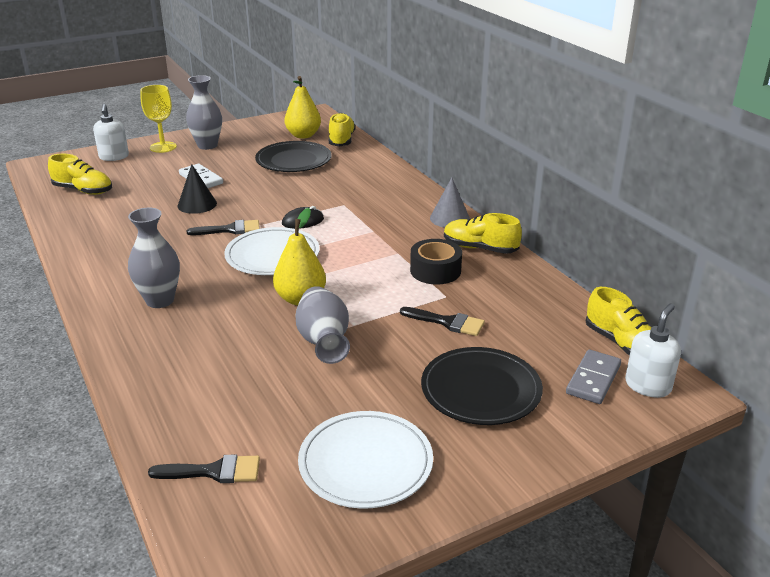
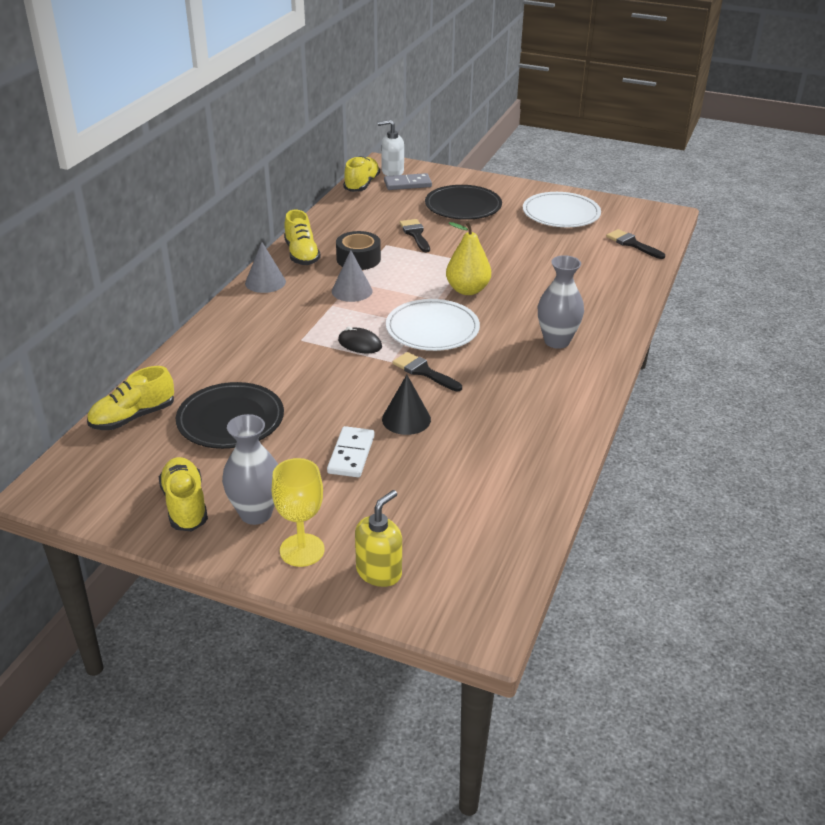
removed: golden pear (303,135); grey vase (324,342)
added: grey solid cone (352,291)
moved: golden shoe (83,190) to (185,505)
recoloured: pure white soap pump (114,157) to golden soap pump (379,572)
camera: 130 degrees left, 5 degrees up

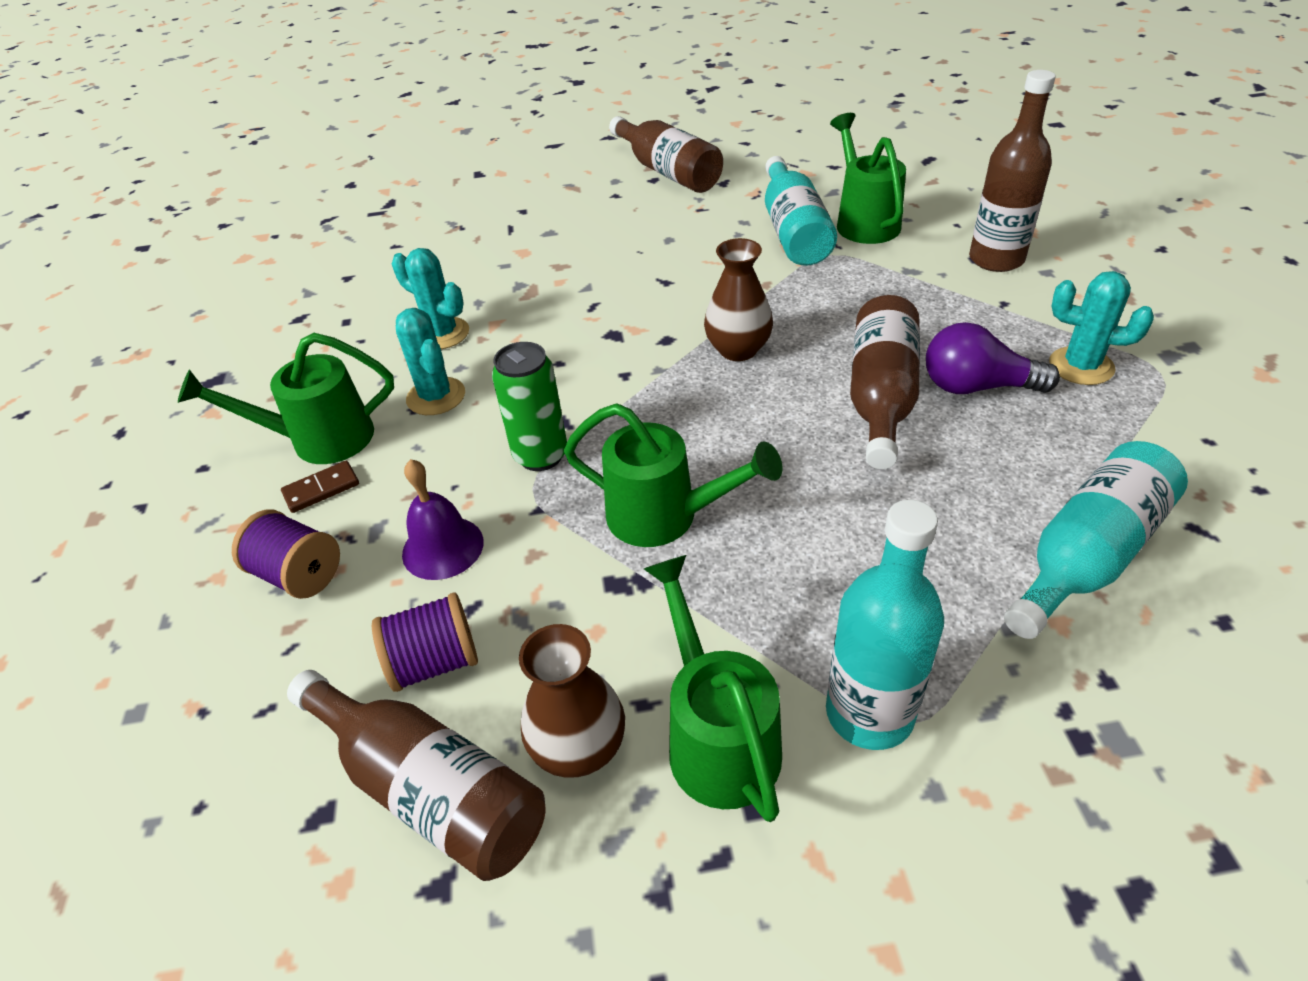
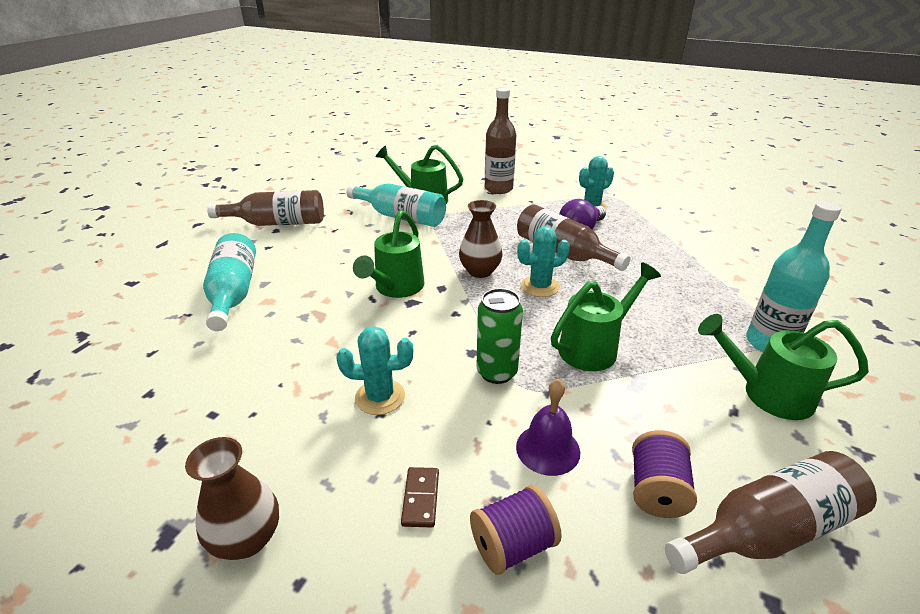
moved: green watering can (320,439) to (396,288); teal saguaro cactus (442,334) to (540,286); brown vase (579,748) to (247,539); teal drink bottle (1087,555) to (233,293)
camera: 60 degrees left, 10 degrees down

━━━━━━

* What to produce: The lines you return should be those above that contain the word "golden", every one of them.

* Task answer:
removed: golden pear (303,135); grey vase (324,342)
moved: golden shoe (83,190) to (185,505)
recoloured: pure white soap pump (114,157) to golden soap pump (379,572)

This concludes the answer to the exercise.